> Saved entries:
* * *

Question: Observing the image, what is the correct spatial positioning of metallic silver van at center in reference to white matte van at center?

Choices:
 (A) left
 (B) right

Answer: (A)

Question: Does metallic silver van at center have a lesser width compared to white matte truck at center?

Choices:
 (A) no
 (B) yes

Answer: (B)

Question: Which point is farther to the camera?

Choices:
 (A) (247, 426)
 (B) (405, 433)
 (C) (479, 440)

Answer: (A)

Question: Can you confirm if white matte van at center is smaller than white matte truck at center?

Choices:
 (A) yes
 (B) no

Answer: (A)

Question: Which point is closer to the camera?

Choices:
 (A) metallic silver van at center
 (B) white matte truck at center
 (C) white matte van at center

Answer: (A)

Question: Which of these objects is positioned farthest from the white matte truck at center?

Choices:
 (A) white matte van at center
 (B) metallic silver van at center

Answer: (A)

* * *

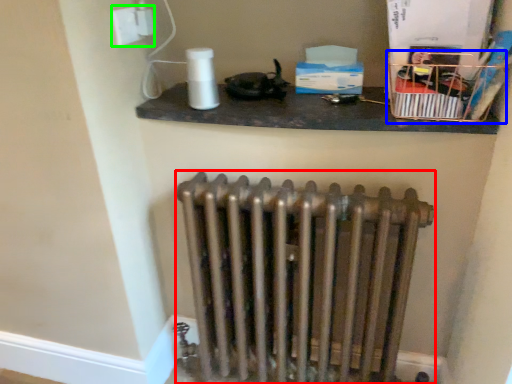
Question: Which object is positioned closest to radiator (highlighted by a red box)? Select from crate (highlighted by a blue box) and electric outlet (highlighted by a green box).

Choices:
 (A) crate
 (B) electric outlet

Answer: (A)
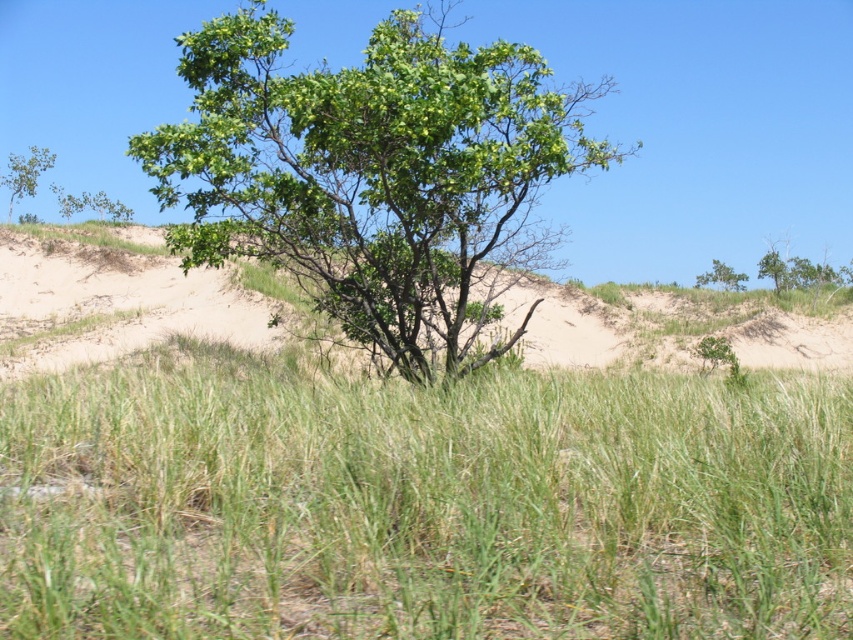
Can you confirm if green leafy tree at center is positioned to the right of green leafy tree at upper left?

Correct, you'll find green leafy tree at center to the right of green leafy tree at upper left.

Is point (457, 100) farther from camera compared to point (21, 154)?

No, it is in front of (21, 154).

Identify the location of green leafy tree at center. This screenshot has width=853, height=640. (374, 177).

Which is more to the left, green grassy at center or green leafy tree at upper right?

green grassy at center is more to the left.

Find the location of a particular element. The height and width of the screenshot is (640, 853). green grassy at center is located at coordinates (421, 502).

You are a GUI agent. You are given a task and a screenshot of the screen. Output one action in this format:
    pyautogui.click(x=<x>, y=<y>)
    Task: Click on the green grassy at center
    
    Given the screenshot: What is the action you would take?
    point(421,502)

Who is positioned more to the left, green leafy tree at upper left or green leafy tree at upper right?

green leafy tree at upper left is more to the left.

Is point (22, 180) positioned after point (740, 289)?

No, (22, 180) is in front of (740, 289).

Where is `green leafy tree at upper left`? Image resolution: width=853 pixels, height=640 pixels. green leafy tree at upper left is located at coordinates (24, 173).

* * *

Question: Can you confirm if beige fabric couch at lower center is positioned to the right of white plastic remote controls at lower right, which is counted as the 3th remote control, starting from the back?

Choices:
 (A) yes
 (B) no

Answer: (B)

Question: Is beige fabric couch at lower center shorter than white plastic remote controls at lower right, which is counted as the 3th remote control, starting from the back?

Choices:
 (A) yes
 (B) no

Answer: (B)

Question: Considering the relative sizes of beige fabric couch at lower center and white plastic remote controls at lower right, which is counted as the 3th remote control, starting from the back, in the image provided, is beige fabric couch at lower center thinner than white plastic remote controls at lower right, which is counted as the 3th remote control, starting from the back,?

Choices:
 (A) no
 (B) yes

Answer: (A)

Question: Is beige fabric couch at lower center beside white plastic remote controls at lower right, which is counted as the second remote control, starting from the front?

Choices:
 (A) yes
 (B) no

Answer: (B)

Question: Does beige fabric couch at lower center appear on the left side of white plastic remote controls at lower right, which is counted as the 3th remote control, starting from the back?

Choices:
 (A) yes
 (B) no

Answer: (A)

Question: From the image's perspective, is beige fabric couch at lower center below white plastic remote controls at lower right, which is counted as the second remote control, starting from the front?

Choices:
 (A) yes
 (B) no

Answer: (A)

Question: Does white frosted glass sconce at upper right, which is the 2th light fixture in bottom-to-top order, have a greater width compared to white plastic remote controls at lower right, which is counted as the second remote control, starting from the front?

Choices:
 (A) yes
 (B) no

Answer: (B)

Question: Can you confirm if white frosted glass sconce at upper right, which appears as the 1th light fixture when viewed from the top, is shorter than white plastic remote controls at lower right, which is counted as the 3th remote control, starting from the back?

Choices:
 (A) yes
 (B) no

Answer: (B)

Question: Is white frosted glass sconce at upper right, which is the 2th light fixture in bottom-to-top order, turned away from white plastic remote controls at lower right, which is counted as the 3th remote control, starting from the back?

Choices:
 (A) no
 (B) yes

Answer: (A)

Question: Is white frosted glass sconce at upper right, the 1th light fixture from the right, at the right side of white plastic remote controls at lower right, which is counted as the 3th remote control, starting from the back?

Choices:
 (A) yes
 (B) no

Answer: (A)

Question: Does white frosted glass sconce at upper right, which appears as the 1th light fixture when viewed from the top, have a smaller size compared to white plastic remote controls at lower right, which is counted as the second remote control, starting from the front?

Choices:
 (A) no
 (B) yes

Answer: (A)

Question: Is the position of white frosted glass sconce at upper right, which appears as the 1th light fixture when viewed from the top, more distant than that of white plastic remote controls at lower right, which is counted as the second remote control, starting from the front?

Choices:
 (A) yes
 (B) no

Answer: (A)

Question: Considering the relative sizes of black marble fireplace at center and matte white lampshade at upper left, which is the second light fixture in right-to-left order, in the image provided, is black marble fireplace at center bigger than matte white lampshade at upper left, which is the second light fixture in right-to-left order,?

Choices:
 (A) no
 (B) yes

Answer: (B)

* * *

> WHAT YOU WILL DO:
Please set down everything from the line containing "Question: Which of" through the line containing "(B) metallic silver van at center", copying each line unchanged.

> ANSWER:
Question: Which of these objects is positioned farthest from the white matte truck at center?

Choices:
 (A) white matte van at center
 (B) metallic silver van at center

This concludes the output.